[Data]:
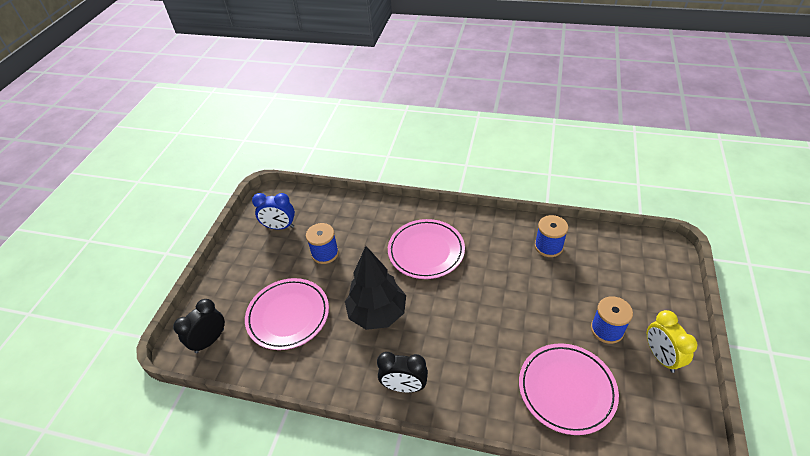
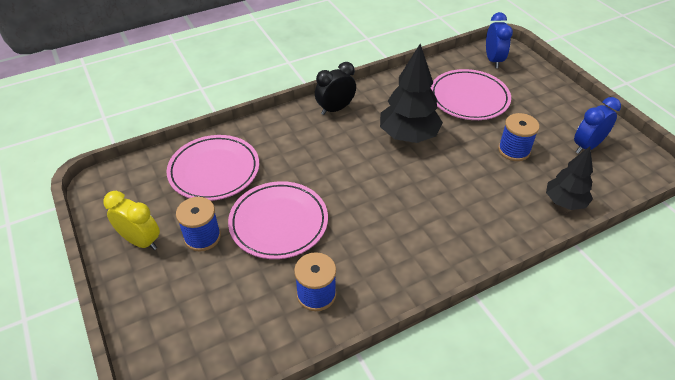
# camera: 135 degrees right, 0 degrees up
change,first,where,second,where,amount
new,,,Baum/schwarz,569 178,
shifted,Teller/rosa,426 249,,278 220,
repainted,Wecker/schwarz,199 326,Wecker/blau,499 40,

---

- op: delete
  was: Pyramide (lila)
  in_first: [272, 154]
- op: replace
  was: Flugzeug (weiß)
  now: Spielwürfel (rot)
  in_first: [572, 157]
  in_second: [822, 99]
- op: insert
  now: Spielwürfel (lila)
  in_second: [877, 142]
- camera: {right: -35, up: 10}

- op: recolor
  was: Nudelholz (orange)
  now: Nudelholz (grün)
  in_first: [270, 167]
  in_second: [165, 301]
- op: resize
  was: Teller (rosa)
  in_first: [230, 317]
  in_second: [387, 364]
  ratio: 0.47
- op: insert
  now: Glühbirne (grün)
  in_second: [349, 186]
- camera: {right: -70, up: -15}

[What you will do]:
A complete answer lists each line of the data that holds the word "lila".

[Solution to this exercise]:
  was: Pyramide (lila)
  now: Spielwürfel (lila)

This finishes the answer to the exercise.